▶ [ABOUT THIS EXERCISE] Look through the lines below and extract each one that contains "degrees".

▶ [AVAILABLE DATA]

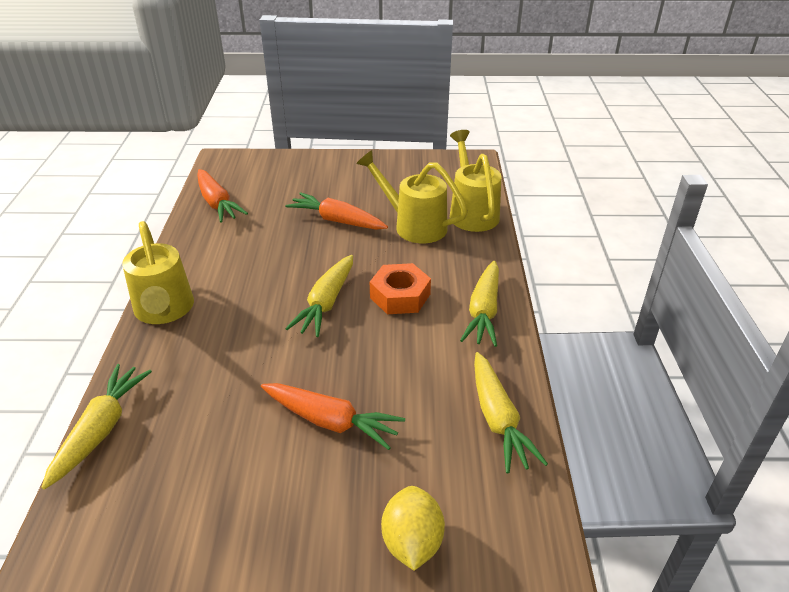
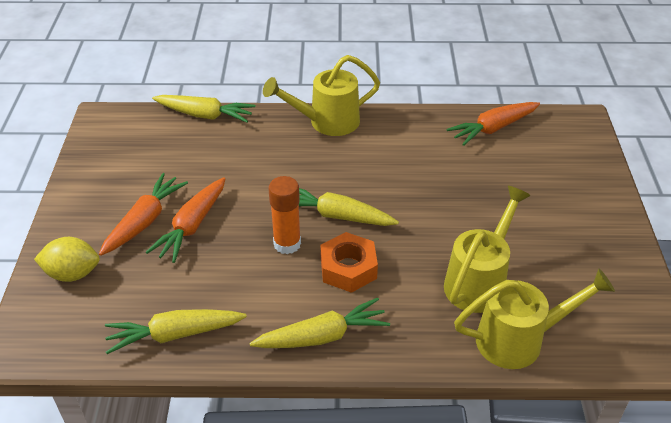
camera: 90 degrees right, 5 degrees up
(337, 220) = (477, 216): orange carrot -> orange carrot (145, 221)
(365, 338) = (287, 244): none -> orange glue stick
(483, 312) = (323, 336): yellow carrot -> yellow carrot turned 150 degrees clockwise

▶ [RESULT BELOW]
camera: 90 degrees right, 5 degrees up
(483, 312) = (323, 336): yellow carrot -> yellow carrot turned 150 degrees clockwise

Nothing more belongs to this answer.